What the exercise asks: Which lines run from the line containing "removed,blue clock,24 115" through the end of the records below? Reproduce them exactly, and nothing else.

*** Opening Data for this exercise ***

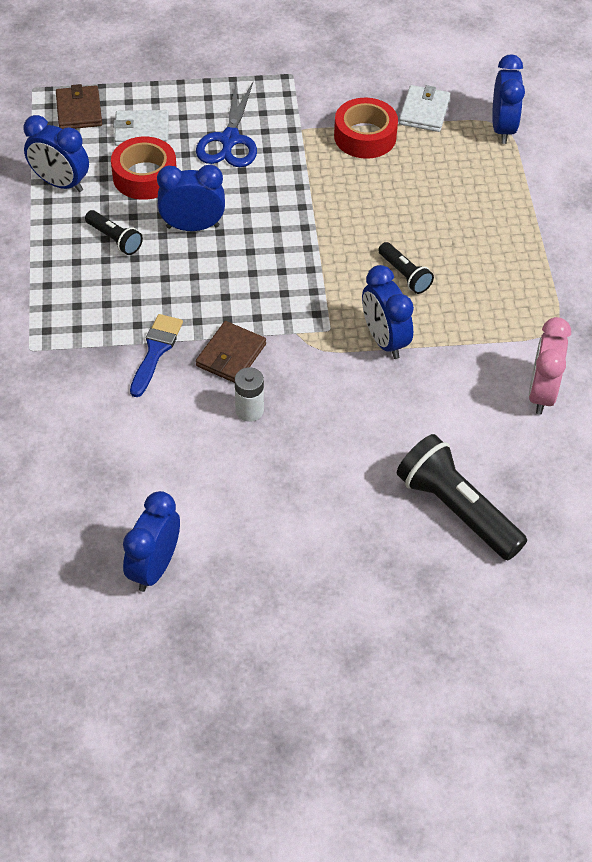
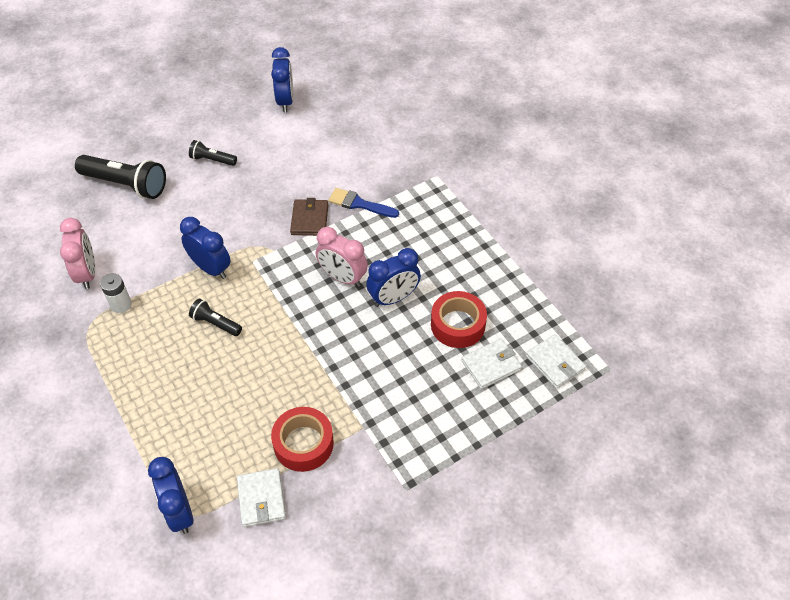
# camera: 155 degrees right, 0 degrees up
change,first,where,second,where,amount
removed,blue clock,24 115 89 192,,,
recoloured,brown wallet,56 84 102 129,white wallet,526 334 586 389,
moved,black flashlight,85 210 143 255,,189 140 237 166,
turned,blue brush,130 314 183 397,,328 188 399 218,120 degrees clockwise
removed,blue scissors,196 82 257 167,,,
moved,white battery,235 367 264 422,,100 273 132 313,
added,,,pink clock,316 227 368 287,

*** Closing Data for this exercise ***

Problem solution:
removed,blue clock,24 115 89 192,,,
recoloured,brown wallet,56 84 102 129,white wallet,526 334 586 389,
moved,black flashlight,85 210 143 255,,189 140 237 166,
turned,blue brush,130 314 183 397,,328 188 399 218,120 degrees clockwise
removed,blue scissors,196 82 257 167,,,
moved,white battery,235 367 264 422,,100 273 132 313,
added,,,pink clock,316 227 368 287,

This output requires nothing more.